-- What to work on --
Retype only the stretch of lines that starts with the line containing "turquoise plane: 3 -> 0" and ends with the last line of the records, both included, exactly.

[Object state comparisons]
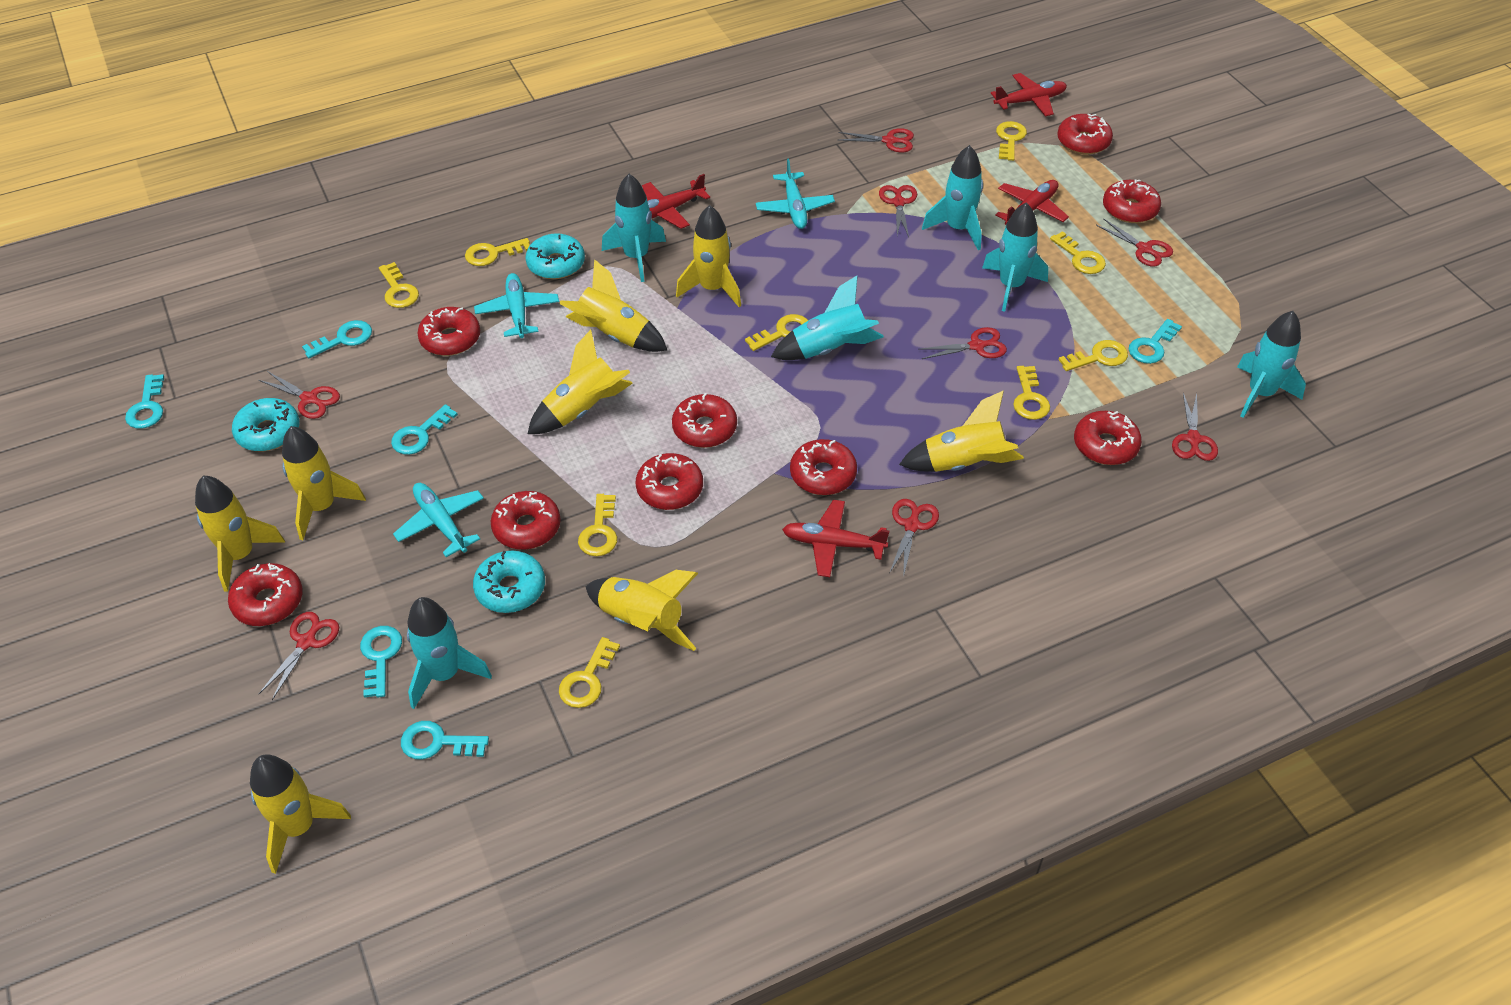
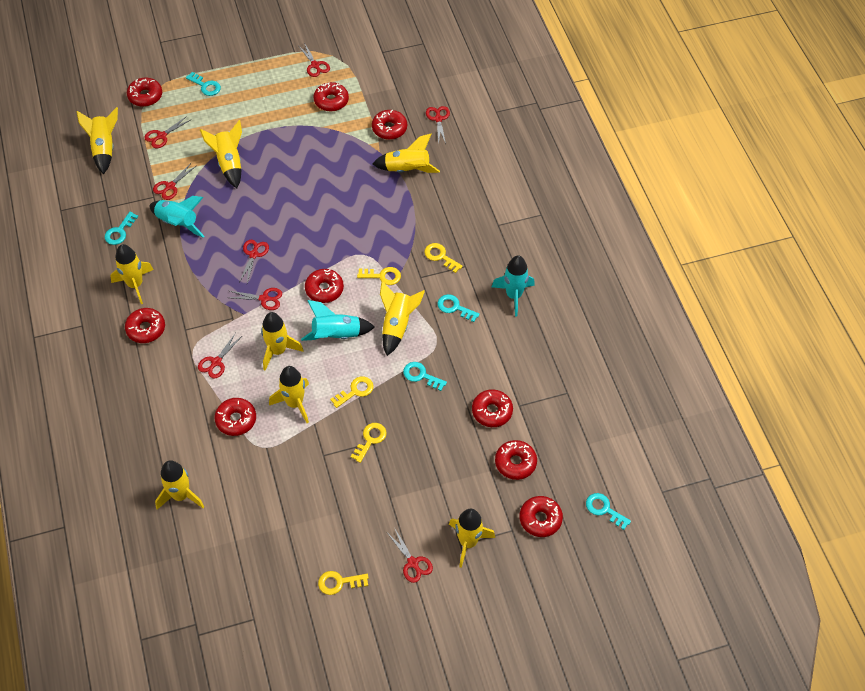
red plane: 4 -> 0
turquoise donut: 3 -> 0
turquoise key: 6 -> 5
turquoise plane: 3 -> 0
turquoise rocket: 6 -> 3
yellow key: 9 -> 5
yellow rocket: 8 -> 9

-- The answer --
turquoise plane: 3 -> 0
turquoise rocket: 6 -> 3
yellow key: 9 -> 5
yellow rocket: 8 -> 9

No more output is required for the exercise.